Work required >> Could you write out the opening lines of the data, word for word, stopping after the line that contains "DIGITS pin CLK: 9 -> 2"?

======== Data shown

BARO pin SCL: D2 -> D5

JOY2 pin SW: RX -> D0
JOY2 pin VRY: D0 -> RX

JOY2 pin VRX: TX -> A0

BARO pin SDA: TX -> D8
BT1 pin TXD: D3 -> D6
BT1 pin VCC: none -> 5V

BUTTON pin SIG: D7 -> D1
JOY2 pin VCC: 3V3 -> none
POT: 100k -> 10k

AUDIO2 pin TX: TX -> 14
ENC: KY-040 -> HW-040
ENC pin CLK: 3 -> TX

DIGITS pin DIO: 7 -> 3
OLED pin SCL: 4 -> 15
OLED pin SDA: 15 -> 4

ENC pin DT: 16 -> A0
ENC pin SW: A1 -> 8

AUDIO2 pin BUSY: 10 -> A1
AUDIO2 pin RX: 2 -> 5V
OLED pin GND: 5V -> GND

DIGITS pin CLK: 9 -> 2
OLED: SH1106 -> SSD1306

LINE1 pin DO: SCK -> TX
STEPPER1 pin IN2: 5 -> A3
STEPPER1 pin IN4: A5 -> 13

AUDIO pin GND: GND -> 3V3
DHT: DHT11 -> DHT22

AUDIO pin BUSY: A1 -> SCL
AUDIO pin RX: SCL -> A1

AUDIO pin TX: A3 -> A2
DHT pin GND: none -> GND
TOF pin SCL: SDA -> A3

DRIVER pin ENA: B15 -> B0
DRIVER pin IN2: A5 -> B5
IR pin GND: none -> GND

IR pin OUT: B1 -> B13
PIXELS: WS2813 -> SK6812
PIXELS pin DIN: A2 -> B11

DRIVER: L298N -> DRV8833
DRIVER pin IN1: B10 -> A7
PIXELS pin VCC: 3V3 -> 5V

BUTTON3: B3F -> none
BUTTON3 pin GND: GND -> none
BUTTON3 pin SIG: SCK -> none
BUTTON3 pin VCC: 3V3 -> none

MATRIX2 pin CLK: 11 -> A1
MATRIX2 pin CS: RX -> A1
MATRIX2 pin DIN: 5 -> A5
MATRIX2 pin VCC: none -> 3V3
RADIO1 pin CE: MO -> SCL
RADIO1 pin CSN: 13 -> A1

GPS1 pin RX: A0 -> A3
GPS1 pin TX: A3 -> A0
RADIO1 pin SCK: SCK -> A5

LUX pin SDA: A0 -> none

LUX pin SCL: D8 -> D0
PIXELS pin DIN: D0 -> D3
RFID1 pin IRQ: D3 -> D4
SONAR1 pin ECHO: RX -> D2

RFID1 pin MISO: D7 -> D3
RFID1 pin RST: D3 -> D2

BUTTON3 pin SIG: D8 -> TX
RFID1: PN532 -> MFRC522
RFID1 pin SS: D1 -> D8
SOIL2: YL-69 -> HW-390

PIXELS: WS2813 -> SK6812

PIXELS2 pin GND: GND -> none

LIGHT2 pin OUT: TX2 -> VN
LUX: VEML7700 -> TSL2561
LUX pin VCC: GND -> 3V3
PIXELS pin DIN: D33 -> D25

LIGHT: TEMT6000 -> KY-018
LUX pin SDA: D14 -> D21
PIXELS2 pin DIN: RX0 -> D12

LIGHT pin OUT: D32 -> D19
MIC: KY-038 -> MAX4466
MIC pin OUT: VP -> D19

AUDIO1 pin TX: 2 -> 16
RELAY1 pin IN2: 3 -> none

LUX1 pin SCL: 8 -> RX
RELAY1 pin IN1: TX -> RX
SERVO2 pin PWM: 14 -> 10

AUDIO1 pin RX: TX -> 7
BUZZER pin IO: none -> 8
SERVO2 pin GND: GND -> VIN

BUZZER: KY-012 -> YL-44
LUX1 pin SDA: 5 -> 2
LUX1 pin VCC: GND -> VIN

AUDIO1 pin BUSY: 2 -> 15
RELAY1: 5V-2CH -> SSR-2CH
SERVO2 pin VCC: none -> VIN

================

Reply to the exercise >>
BARO pin SCL: D2 -> D5

JOY2 pin SW: RX -> D0
JOY2 pin VRY: D0 -> RX

JOY2 pin VRX: TX -> A0

BARO pin SDA: TX -> D8
BT1 pin TXD: D3 -> D6
BT1 pin VCC: none -> 5V

BUTTON pin SIG: D7 -> D1
JOY2 pin VCC: 3V3 -> none
POT: 100k -> 10k

AUDIO2 pin TX: TX -> 14
ENC: KY-040 -> HW-040
ENC pin CLK: 3 -> TX

DIGITS pin DIO: 7 -> 3
OLED pin SCL: 4 -> 15
OLED pin SDA: 15 -> 4

ENC pin DT: 16 -> A0
ENC pin SW: A1 -> 8

AUDIO2 pin BUSY: 10 -> A1
AUDIO2 pin RX: 2 -> 5V
OLED pin GND: 5V -> GND

DIGITS pin CLK: 9 -> 2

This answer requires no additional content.